■ Activity ■
Look through the entries below and show every line containing the word "turned".

Object state comparisons
[Start of section]

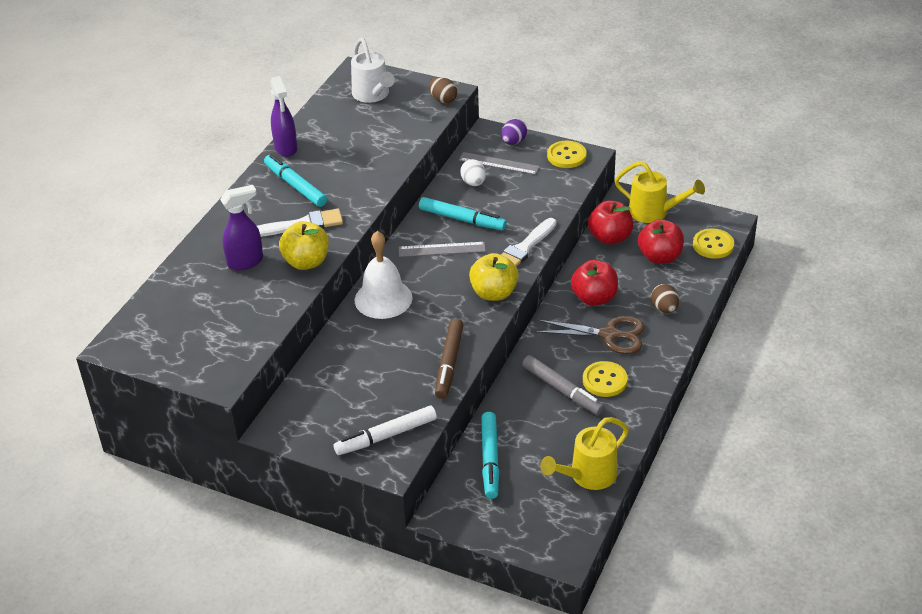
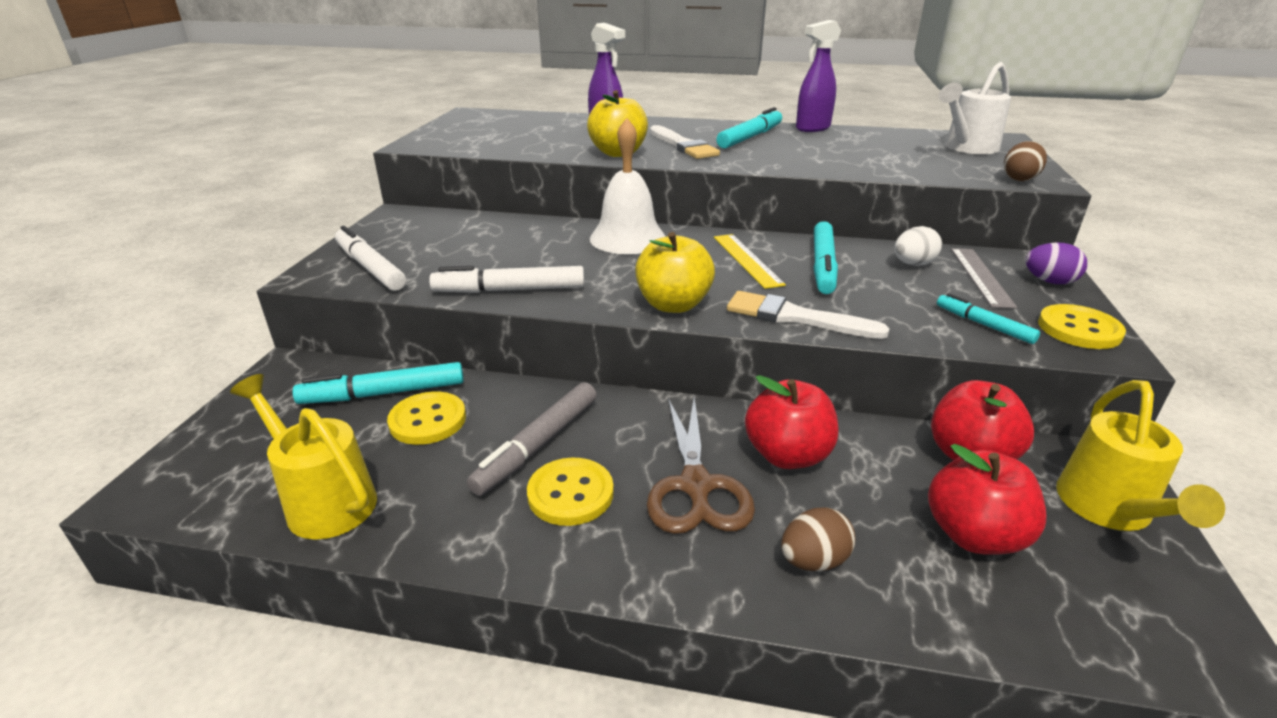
camera: 75 degrees right, 10 degrees down
grey ruler [399,242,486,257] -> yellow ruler [714,234,786,289]
brown marker [435,318,463,399] -> white marker [429,266,584,293]
yellow button [693,228,734,259] -> yellow button moved to [387,391,466,445]
none -> turquoise marker [937,293,1040,344]

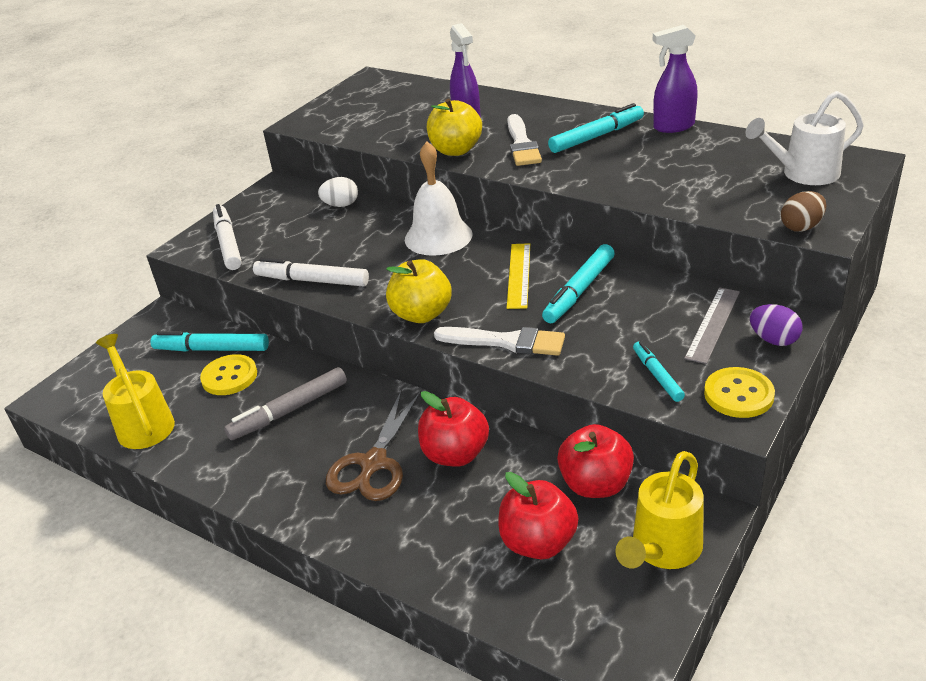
camera: 25 degrees right, 5 degrees up
yellow button [527,458,614,526] -> none
white brush [727,291,890,339] -> white brush turned 150 degrees clockwise [434,327,565,356]
brown egg [781,507,855,571] -> none
white egg [894,226,942,266] -> white egg moved to [318,177,358,207]

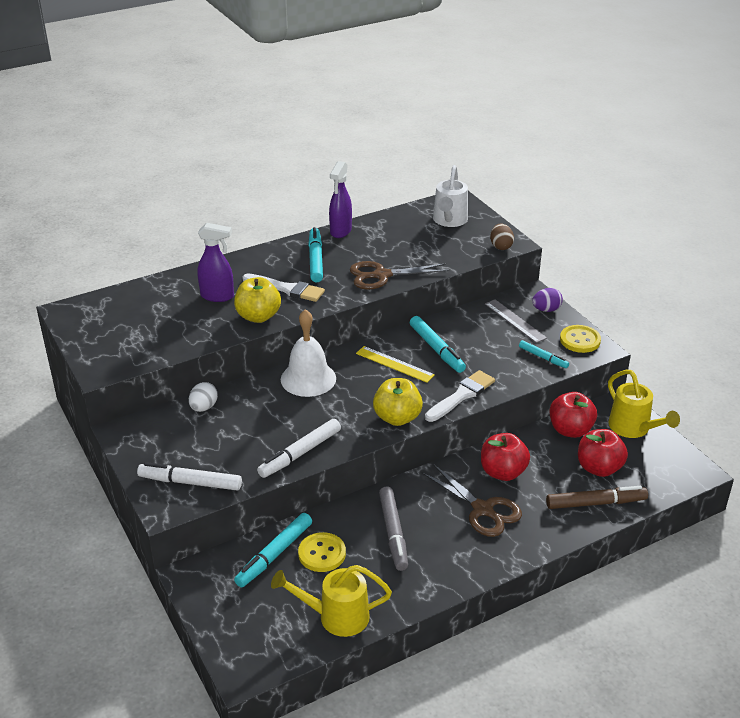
camera: 65 degrees left, 0 degrees up
turquoise marker [633,341,685,402] -> turquoise marker turned 150 degrees counterclockwise [519,340,569,368]
none -> brown scissors [350,261,450,290]
none -> brown marker [546,486,648,509]

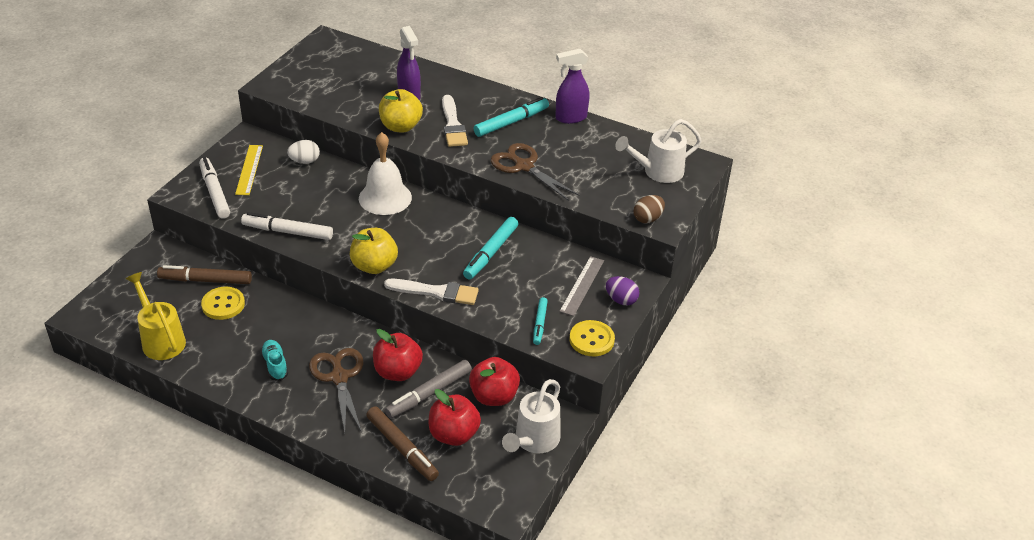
camera: 55 degrees right, 5 degrees up
turquoise marker [234,513,312,587] -> brown marker [157,265,252,284]
yellow ruler [356,346,435,383] -> yellow ruler moved to [235,145,263,195]
grey marker [379,487,408,571] -> grey marker moved to [385,360,472,418]
brown scissors [422,464,522,537] -> brown scissors turned 150 degrees clockwise [309,348,363,433]
yellow watering can [608,370,680,438] -> white watering can [502,379,560,453]
none -> turquoise shoe [260,340,288,381]

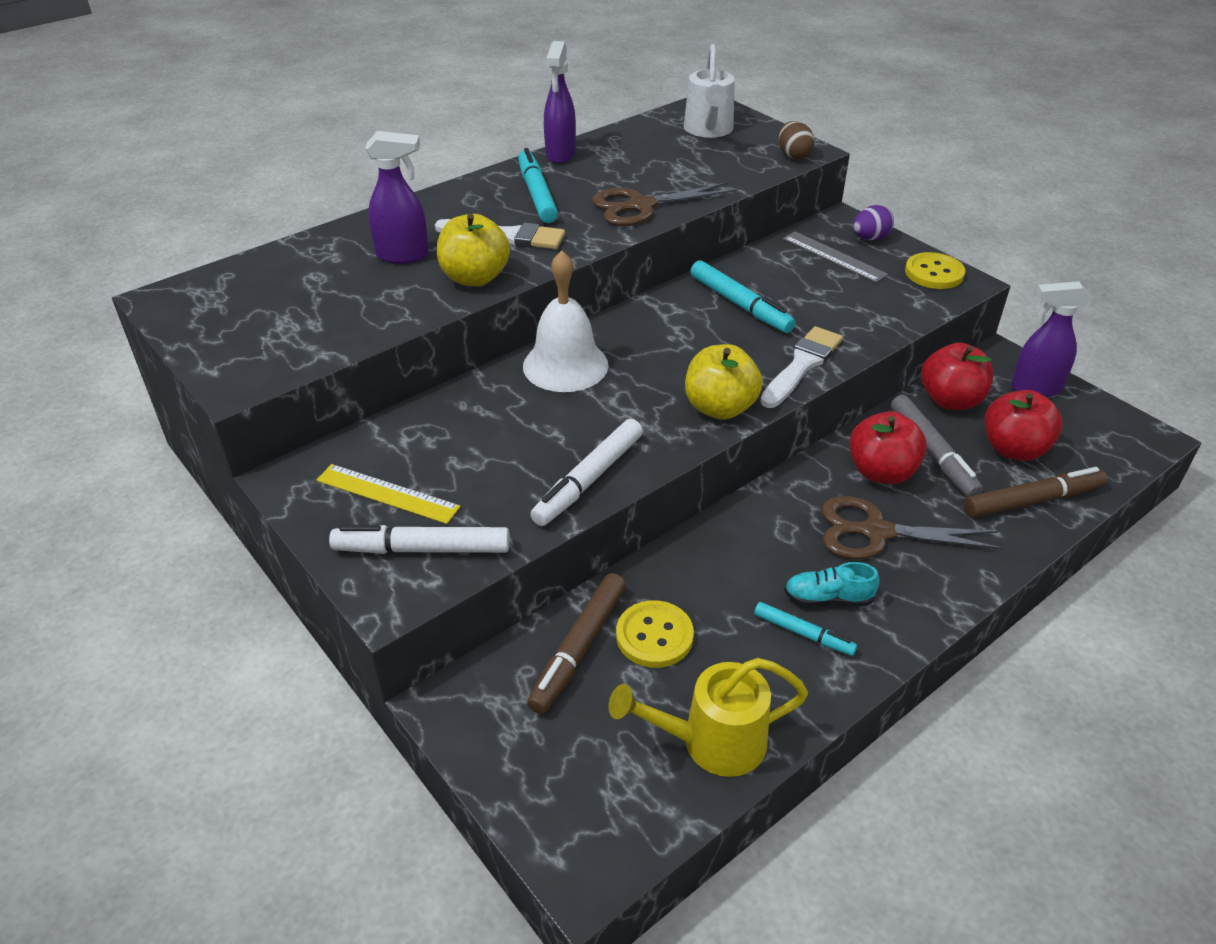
camera: 65 degrees left, 0 degrees up
white egg [287,140,320,164] -> none
white watering can [502,379,560,453] -> purple spray bottle [1011,281,1091,397]
turquoise marker [533,297,548,345] -> turquoise marker moved to [754,602,857,656]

[End of section]

■ Result of the exercise ■
white brush [727,291,890,339] -> white brush turned 150 degrees clockwise [434,327,565,356]
turquoise marker [633,341,685,402] -> turquoise marker turned 150 degrees counterclockwise [519,340,569,368]
brown scissors [422,464,522,537] -> brown scissors turned 150 degrees clockwise [309,348,363,433]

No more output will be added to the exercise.